[Before-and-after object listings]
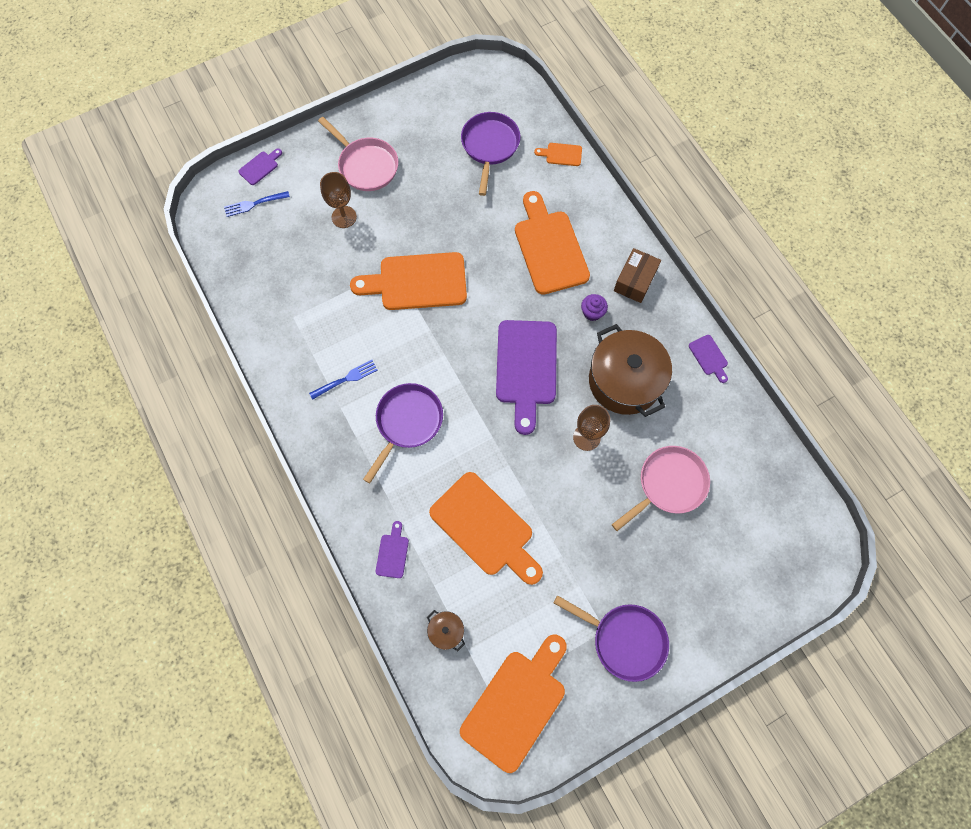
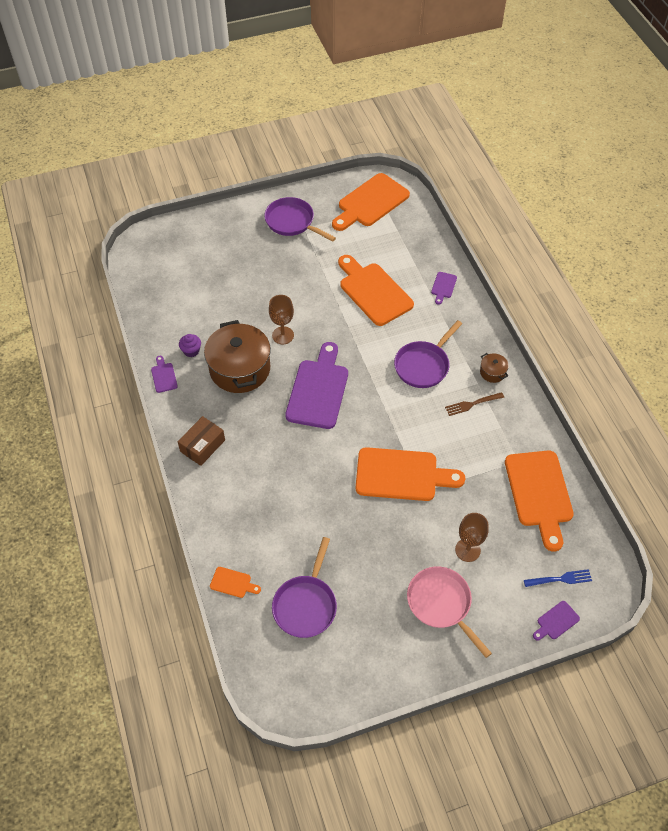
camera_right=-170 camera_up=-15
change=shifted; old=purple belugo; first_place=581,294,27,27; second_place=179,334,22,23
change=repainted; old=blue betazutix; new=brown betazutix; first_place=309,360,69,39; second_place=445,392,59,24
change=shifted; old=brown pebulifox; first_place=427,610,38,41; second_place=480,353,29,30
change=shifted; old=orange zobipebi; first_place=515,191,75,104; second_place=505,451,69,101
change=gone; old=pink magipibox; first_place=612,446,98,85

**TASK STATEMENT:** Look through the entries above. Extract each line with the word "shifted".

**RESULT FOR THIS TASK:**
change=shifted; old=purple belugo; first_place=581,294,27,27; second_place=179,334,22,23
change=shifted; old=brown pebulifox; first_place=427,610,38,41; second_place=480,353,29,30
change=shifted; old=orange zobipebi; first_place=515,191,75,104; second_place=505,451,69,101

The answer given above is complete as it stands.